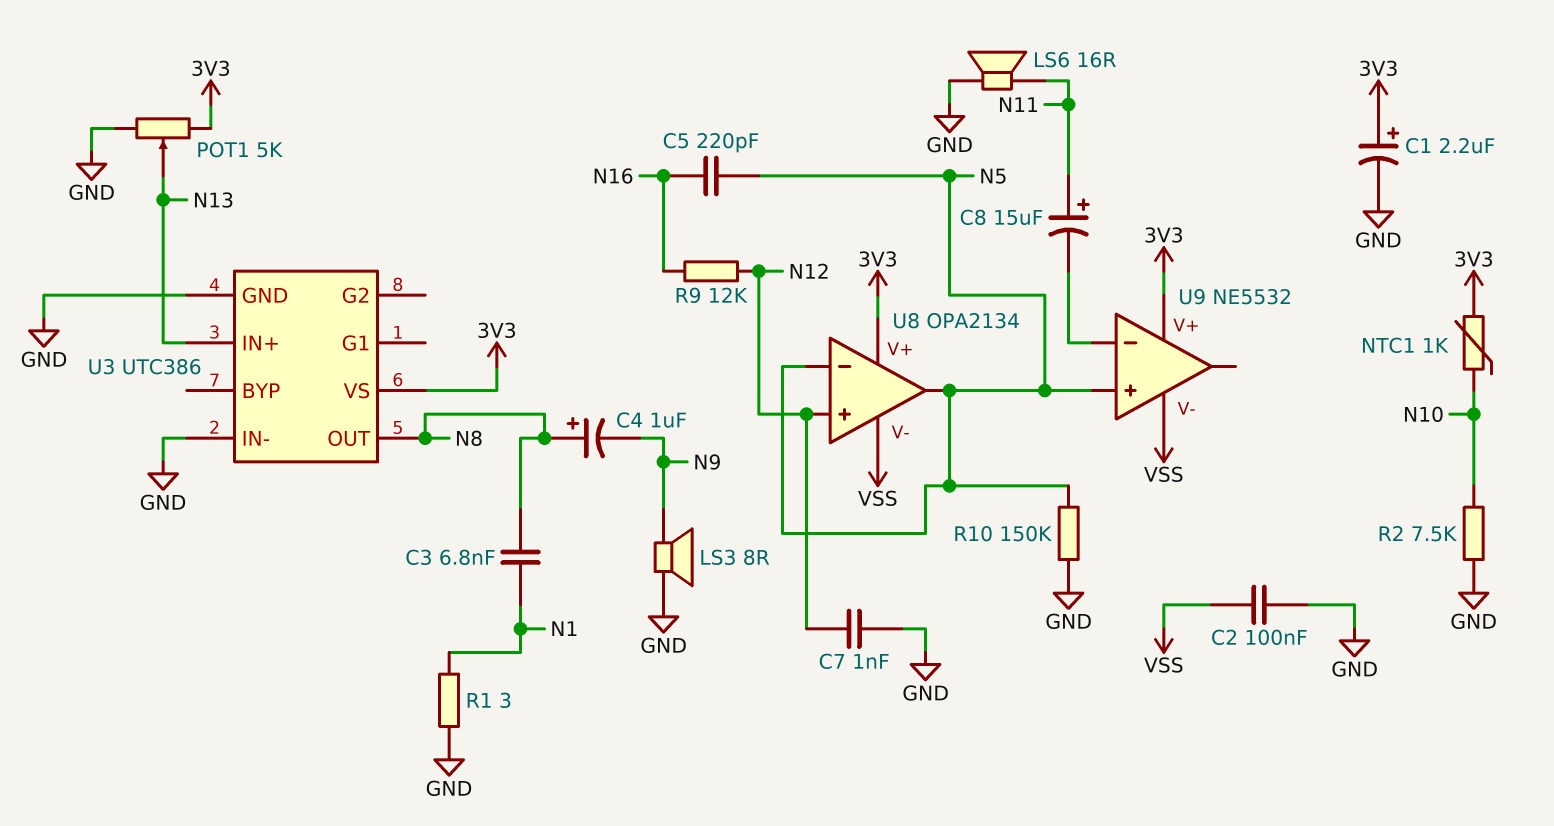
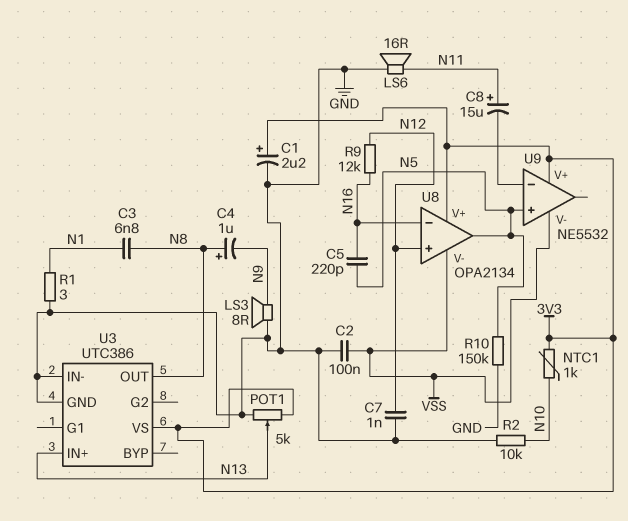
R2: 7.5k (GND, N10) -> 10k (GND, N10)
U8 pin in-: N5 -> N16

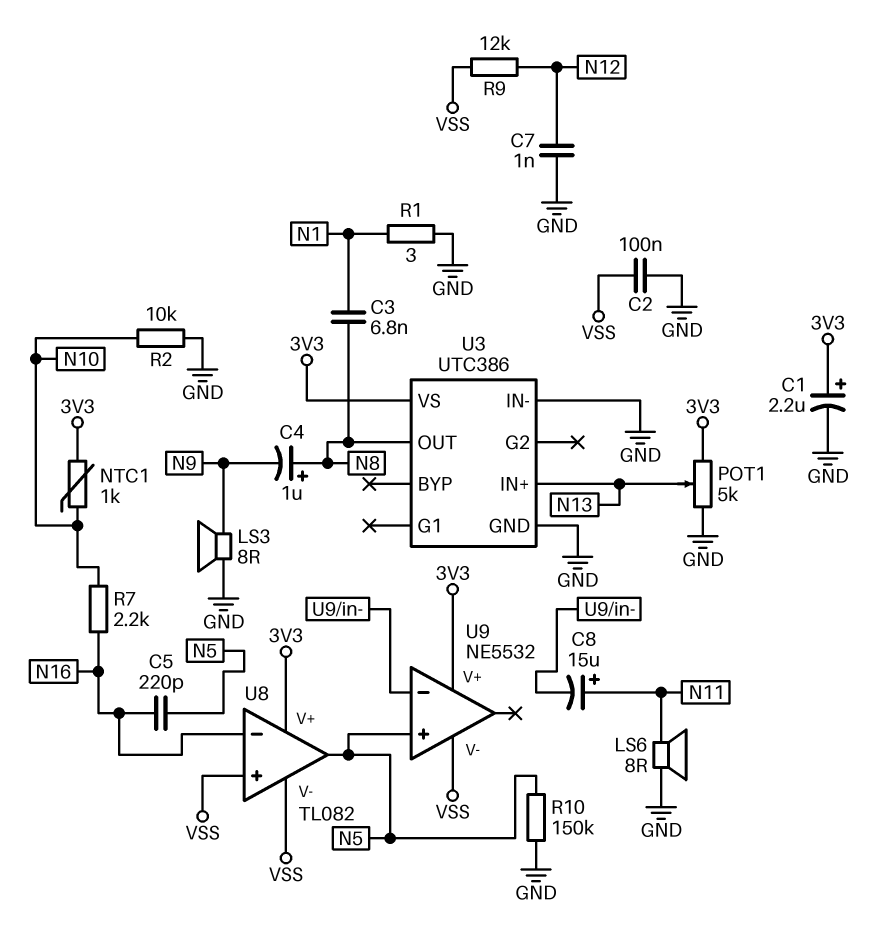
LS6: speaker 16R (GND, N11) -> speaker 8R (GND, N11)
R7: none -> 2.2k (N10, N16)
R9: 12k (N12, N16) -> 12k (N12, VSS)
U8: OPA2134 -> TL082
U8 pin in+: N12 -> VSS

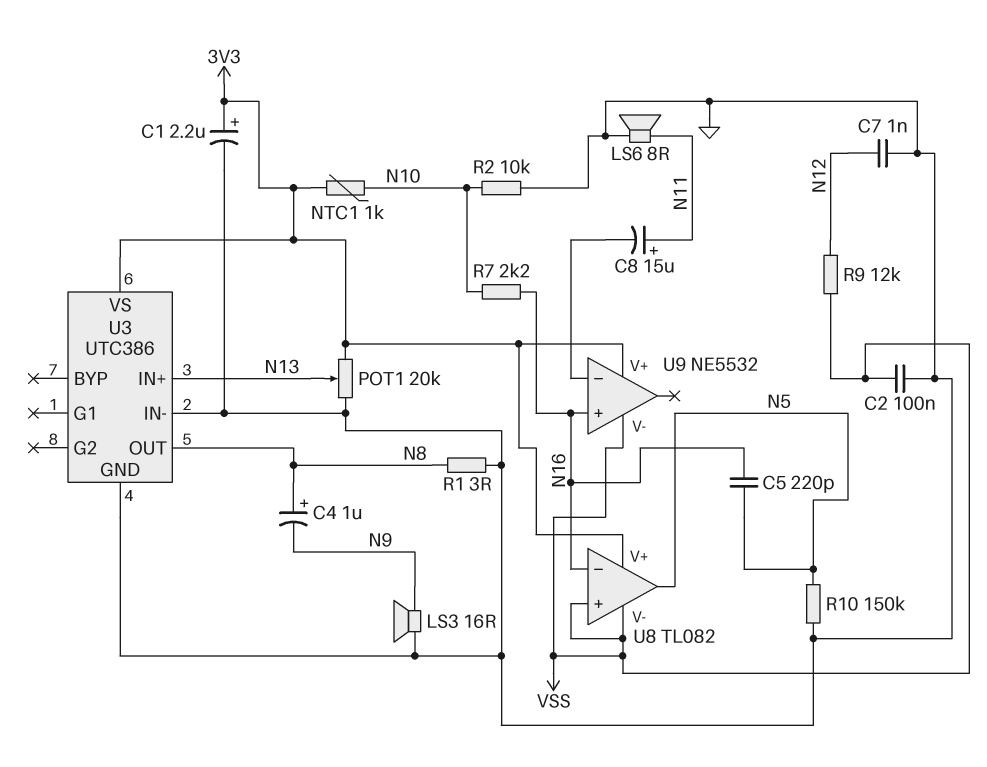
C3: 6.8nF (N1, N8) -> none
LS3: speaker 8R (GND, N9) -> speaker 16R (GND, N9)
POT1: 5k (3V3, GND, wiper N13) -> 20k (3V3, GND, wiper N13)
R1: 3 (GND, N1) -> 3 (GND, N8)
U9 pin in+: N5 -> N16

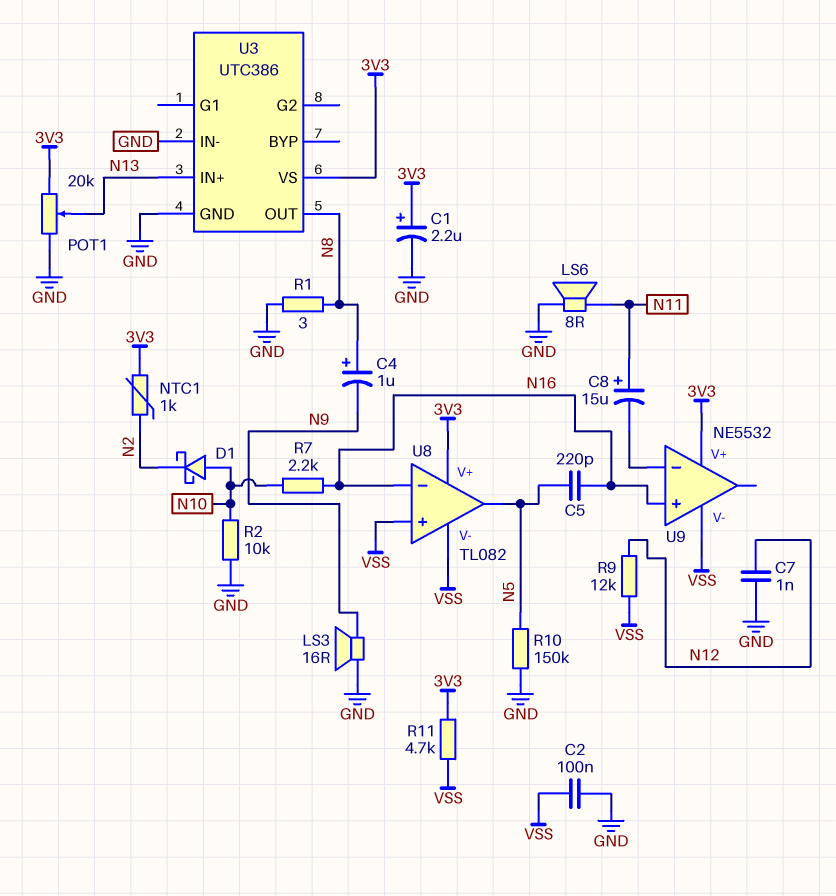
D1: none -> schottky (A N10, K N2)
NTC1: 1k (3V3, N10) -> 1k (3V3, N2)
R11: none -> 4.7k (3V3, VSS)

→ **What to do**
Please give back exactly the lines from the first line of the records above through the line containing "C3: 6.8nF (N1, N8) -> none", only those and both included, with the pictures removed.

→ **Solution below**
R2: 7.5k (GND, N10) -> 10k (GND, N10)
U8 pin in-: N5 -> N16

LS6: speaker 16R (GND, N11) -> speaker 8R (GND, N11)
R7: none -> 2.2k (N10, N16)
R9: 12k (N12, N16) -> 12k (N12, VSS)
U8: OPA2134 -> TL082
U8 pin in+: N12 -> VSS

C3: 6.8nF (N1, N8) -> none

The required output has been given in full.